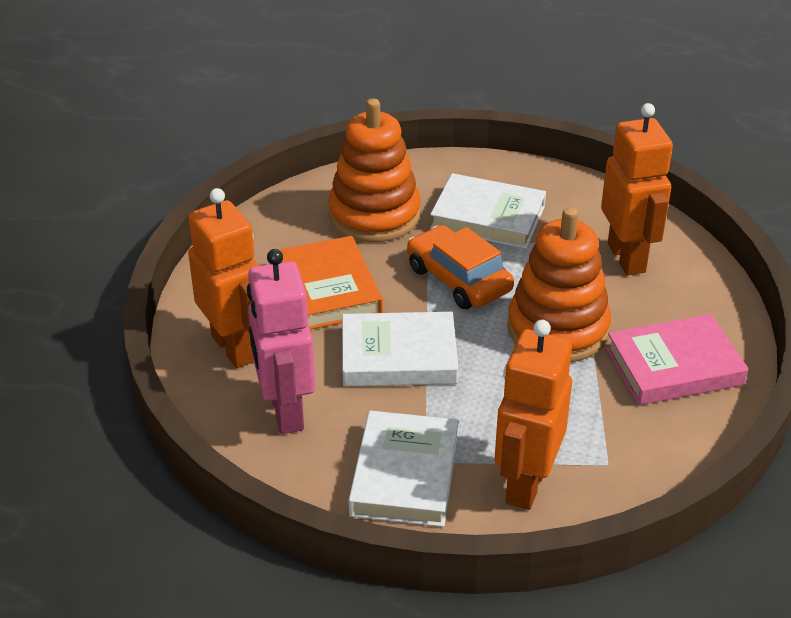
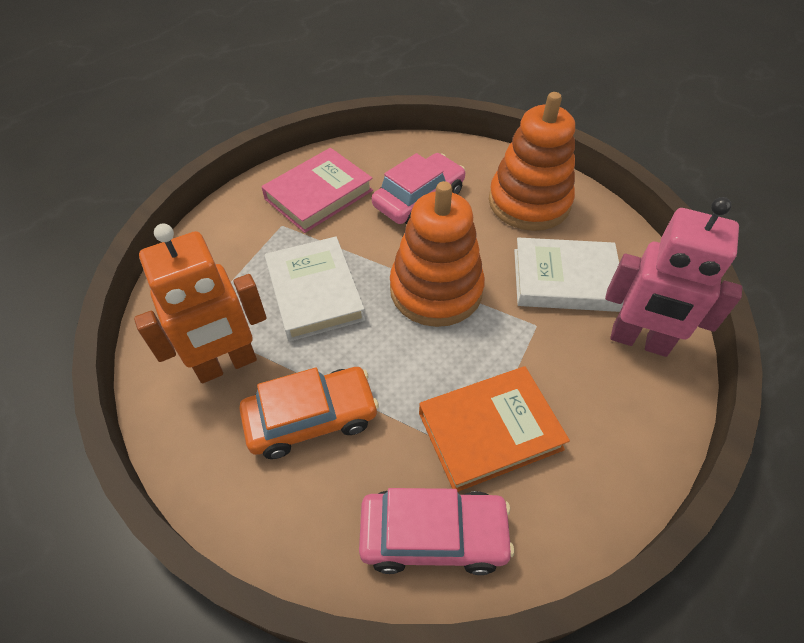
orange robot: 3 -> 1
pink car: 0 -> 2
white book: 3 -> 2

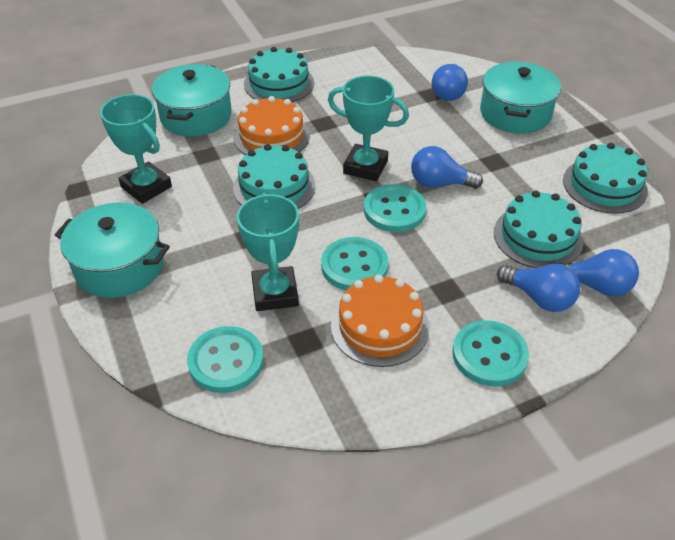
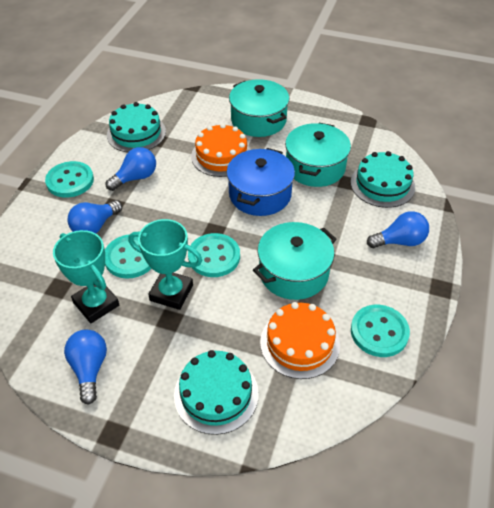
blue pot: 0 -> 1
turquoise cake: 4 -> 3
turquoise trophy: 3 -> 2

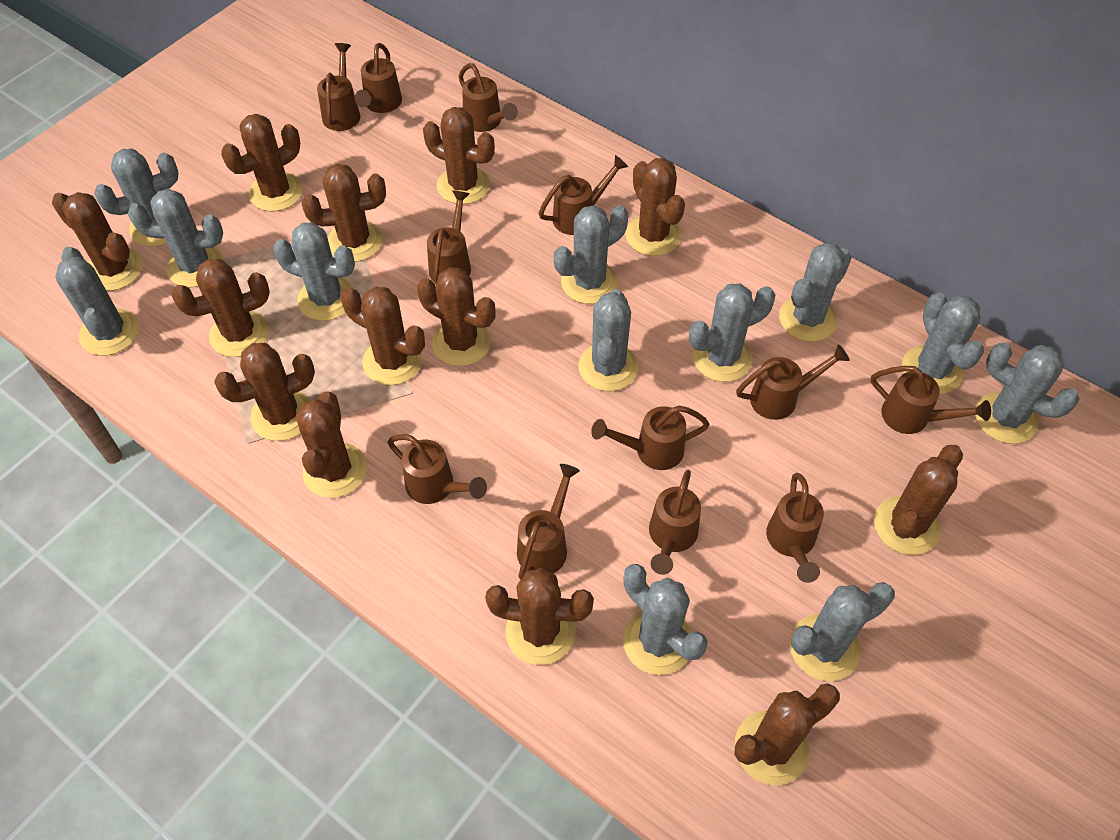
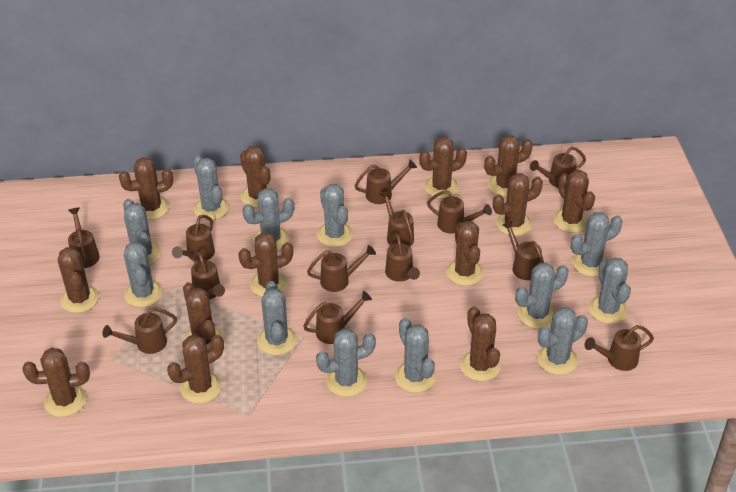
brown watering can: 12 -> 13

#### [ASSIGNED TASK]
From the listing above, return each line with the word "turquoise".

#### [WRITTEN ANSWER]
turquoise cake: 4 -> 3
turquoise trophy: 3 -> 2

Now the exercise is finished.